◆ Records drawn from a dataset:

____________________

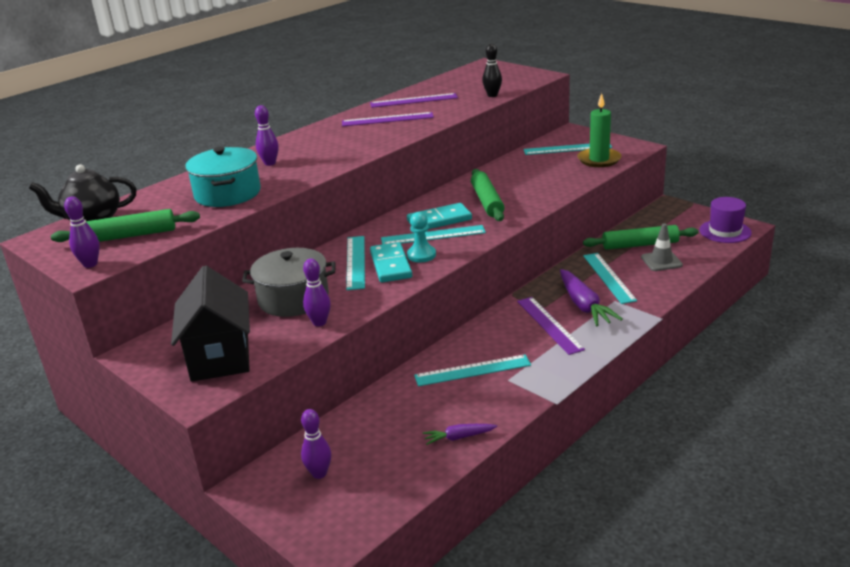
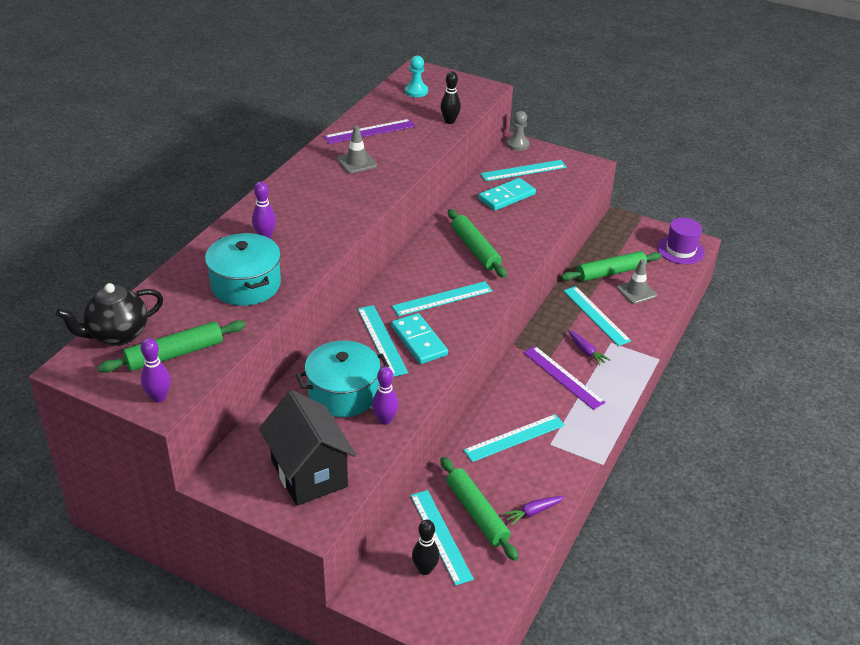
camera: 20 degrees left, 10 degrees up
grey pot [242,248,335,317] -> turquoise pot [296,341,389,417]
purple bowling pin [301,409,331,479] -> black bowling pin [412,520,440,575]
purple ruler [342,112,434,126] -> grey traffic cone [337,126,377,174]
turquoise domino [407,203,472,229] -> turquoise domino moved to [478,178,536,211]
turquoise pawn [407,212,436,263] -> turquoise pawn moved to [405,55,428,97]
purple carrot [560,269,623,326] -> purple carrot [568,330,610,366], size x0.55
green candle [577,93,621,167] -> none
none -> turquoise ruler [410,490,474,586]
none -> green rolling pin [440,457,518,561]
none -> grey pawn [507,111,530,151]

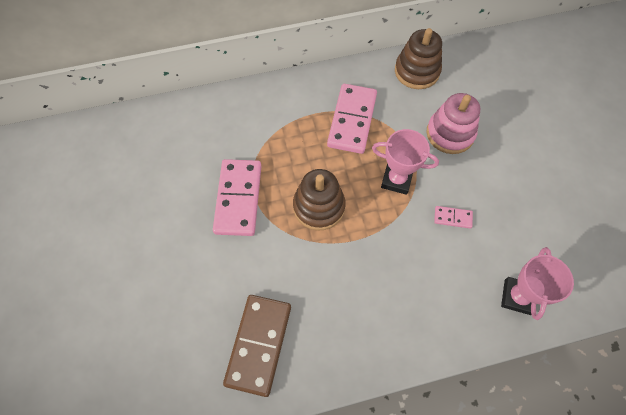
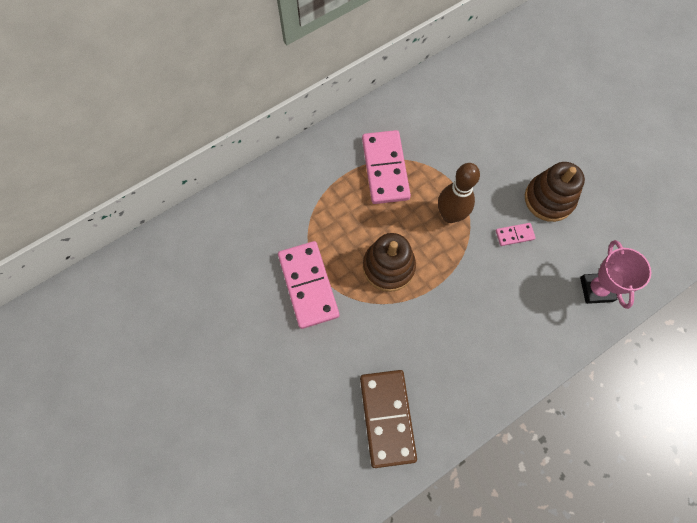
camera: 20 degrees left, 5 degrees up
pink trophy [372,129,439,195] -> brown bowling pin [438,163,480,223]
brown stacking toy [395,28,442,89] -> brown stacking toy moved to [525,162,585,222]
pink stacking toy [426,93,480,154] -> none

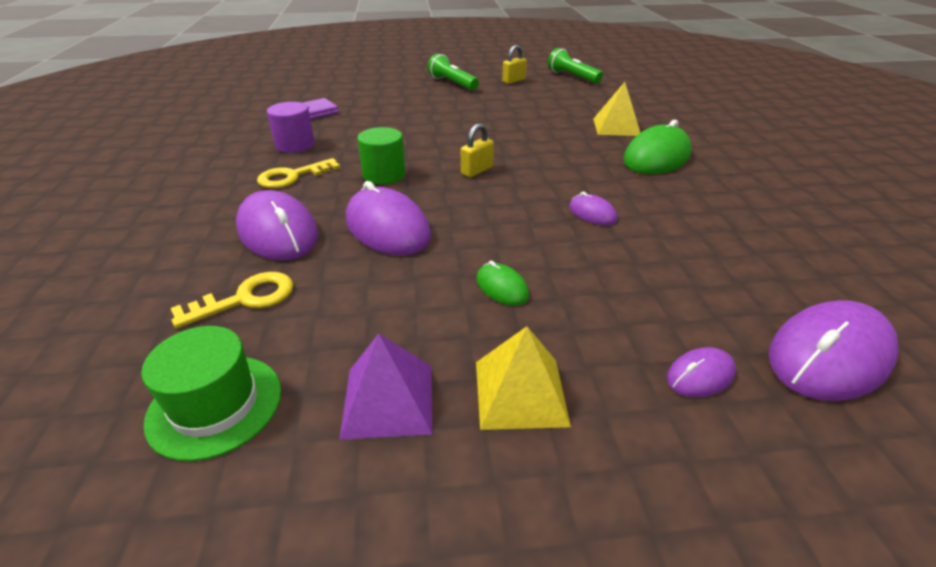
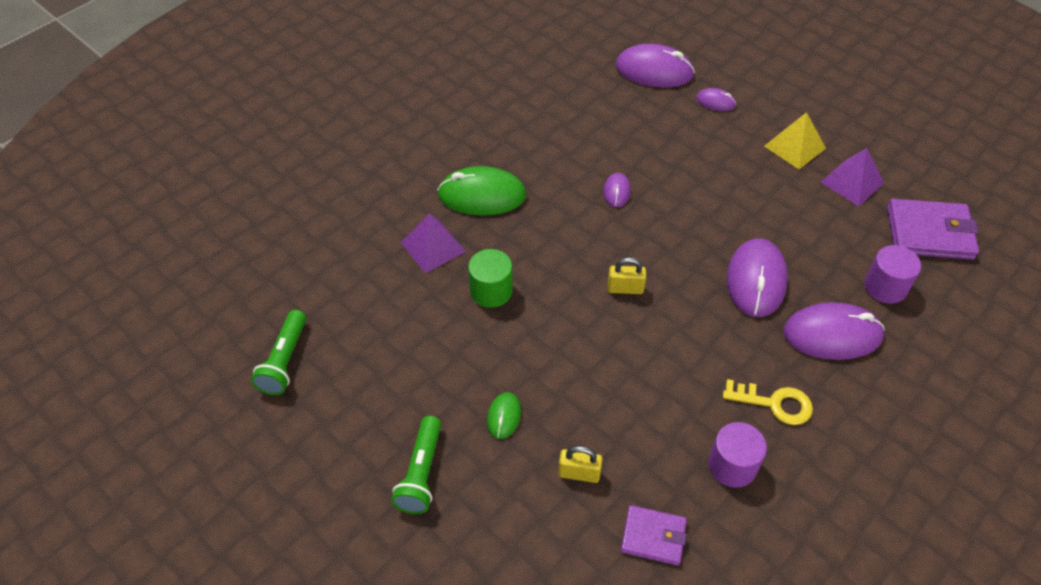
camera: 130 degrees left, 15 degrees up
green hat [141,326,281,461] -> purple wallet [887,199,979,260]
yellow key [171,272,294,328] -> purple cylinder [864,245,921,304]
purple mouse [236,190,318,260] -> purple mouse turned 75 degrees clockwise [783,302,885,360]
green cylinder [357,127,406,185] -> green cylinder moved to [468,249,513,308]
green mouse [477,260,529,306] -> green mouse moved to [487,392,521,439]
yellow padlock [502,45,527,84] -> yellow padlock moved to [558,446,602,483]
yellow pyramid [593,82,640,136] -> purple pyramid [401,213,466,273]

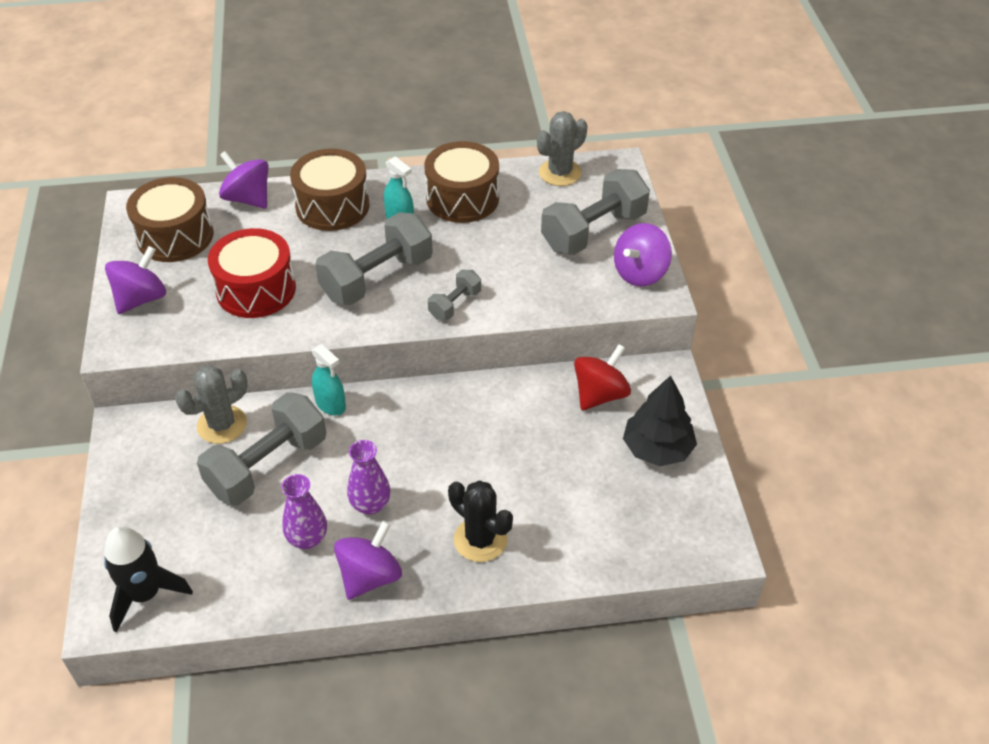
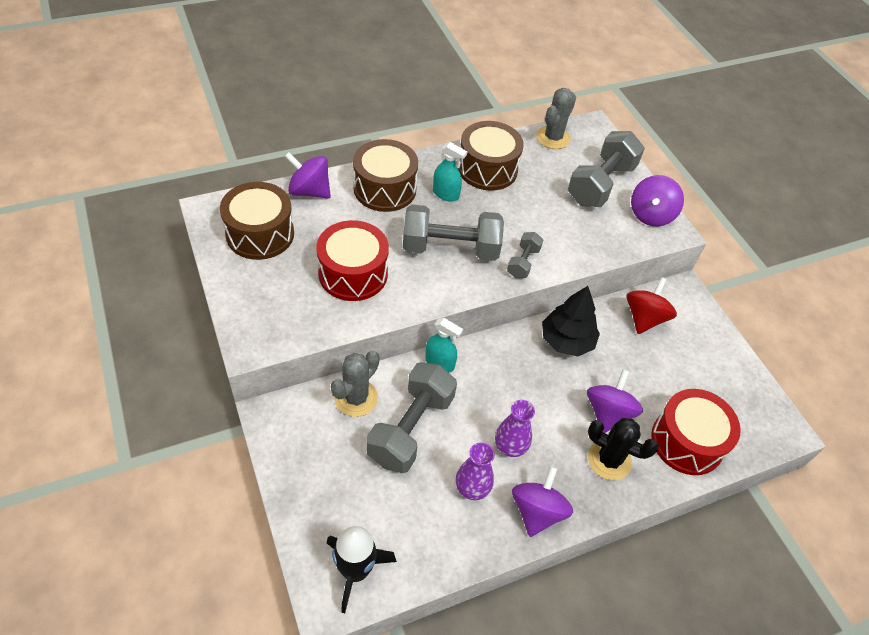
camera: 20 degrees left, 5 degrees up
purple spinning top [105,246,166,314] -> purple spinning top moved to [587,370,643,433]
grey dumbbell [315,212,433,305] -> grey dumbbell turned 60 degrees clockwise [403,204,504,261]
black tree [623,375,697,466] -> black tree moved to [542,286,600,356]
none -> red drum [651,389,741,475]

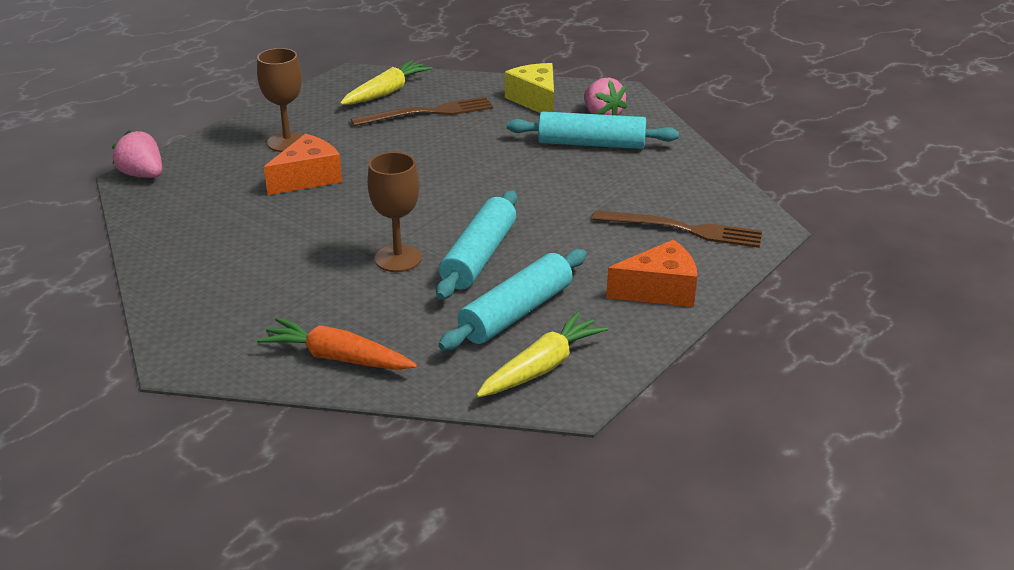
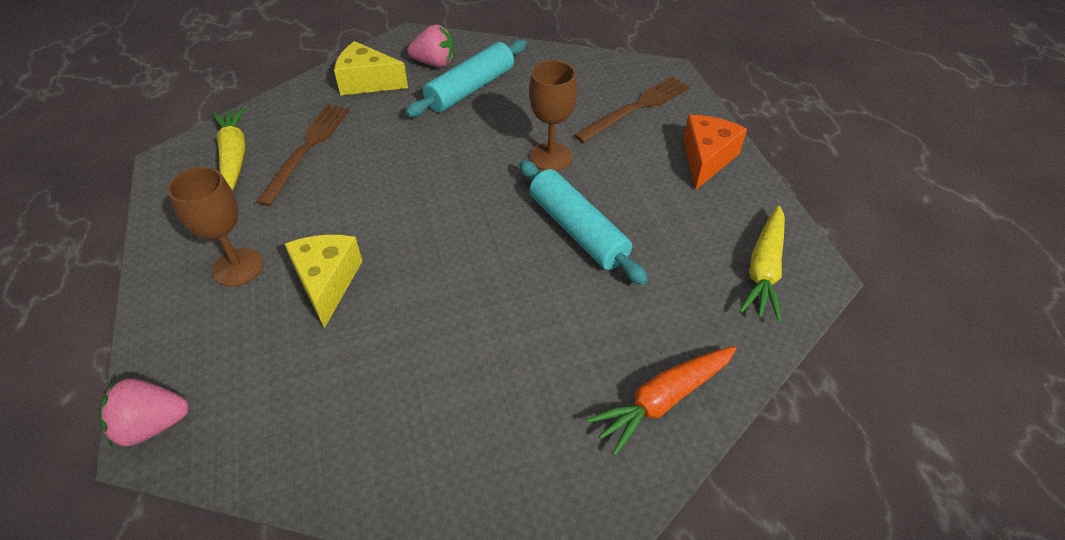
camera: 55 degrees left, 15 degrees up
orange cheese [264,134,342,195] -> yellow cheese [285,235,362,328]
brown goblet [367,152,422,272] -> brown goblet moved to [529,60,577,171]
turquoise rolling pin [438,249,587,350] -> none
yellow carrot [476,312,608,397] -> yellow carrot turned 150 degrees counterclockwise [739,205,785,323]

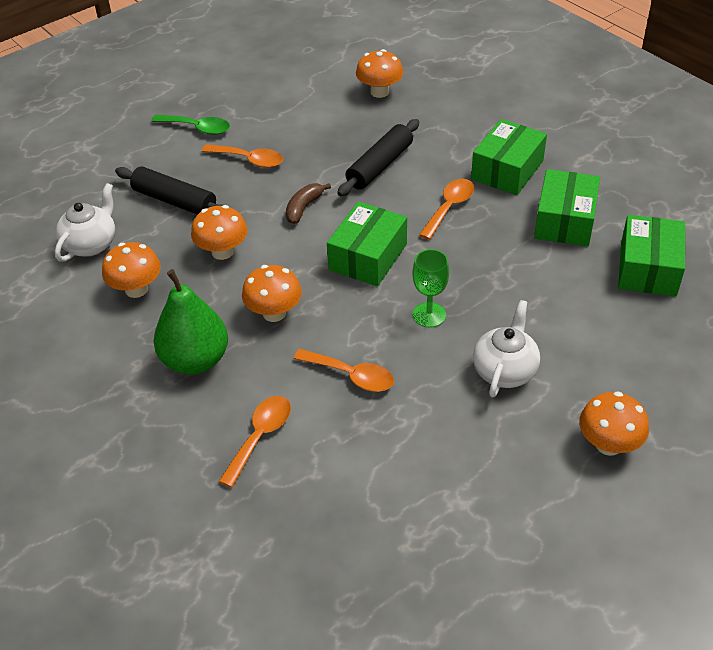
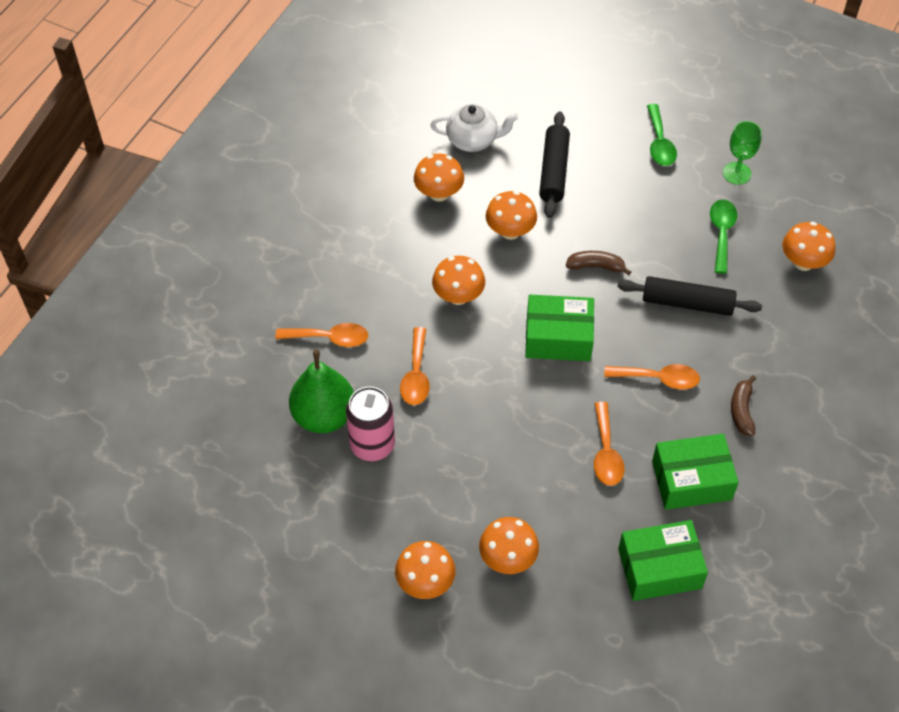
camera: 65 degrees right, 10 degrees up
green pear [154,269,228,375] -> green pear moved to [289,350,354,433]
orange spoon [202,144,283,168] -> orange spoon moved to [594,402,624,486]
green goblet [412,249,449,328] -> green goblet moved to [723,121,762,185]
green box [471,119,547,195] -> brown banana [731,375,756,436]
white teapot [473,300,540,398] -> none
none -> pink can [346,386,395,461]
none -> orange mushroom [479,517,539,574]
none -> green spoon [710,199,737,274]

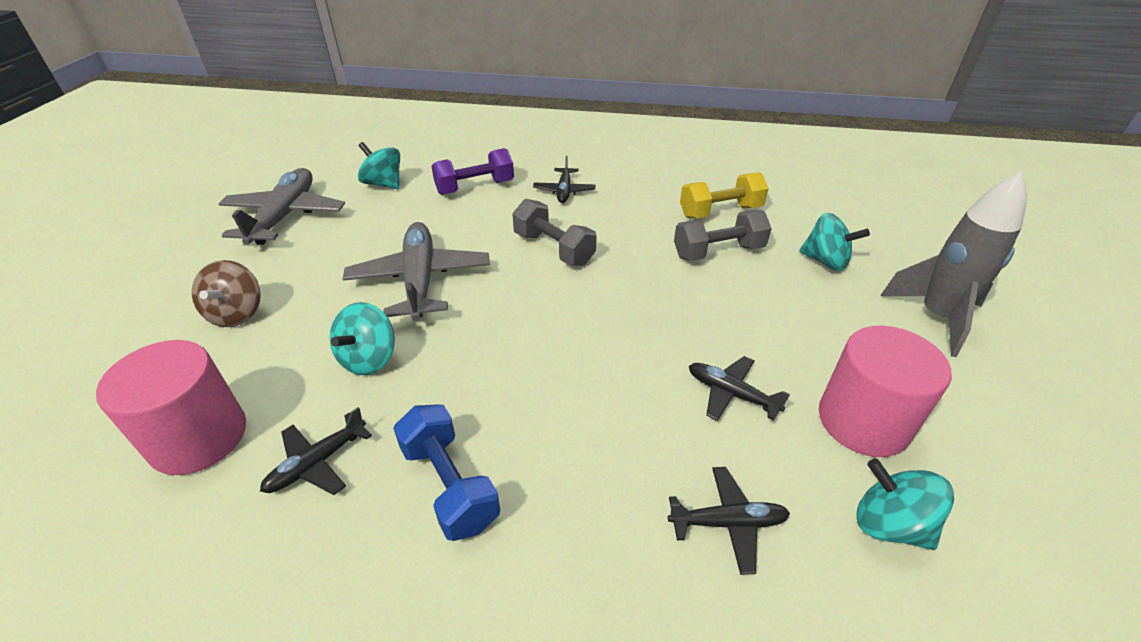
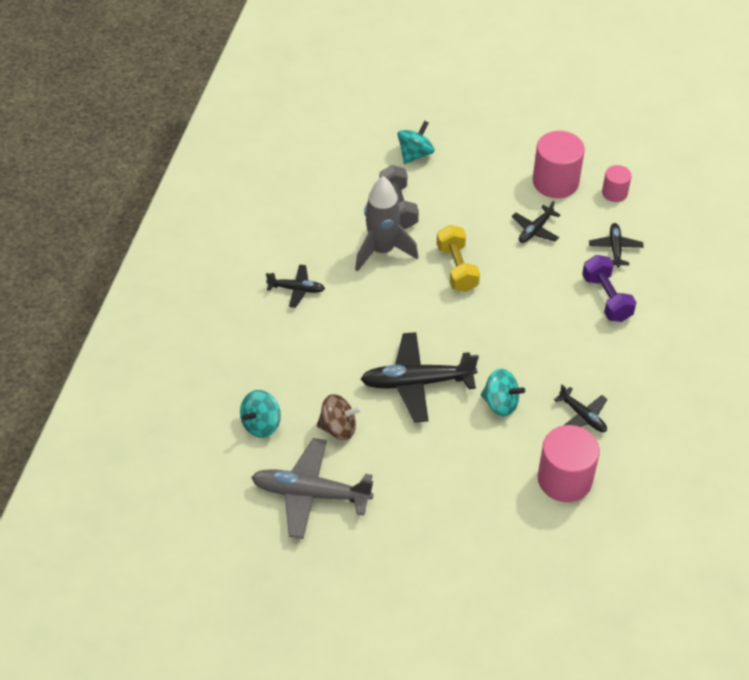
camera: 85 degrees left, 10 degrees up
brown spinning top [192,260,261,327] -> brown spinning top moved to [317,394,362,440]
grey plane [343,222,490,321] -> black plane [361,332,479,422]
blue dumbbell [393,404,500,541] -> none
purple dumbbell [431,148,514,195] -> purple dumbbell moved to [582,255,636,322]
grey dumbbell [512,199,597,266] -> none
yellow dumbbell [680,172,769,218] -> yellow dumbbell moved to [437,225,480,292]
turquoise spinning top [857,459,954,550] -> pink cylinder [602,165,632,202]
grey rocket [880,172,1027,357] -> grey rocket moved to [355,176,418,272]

____________________

◆ Activity: Identify all lines in the records above with the word "turquoise".

◆ Problem solution:
grey pot [242,248,335,317] -> turquoise pot [296,341,389,417]
turquoise domino [407,203,472,229] -> turquoise domino moved to [478,178,536,211]
turquoise pawn [407,212,436,263] -> turquoise pawn moved to [405,55,428,97]
none -> turquoise ruler [410,490,474,586]
turquoise rolling pin [438,249,587,350] -> none
turquoise spinning top [857,459,954,550] -> pink cylinder [602,165,632,202]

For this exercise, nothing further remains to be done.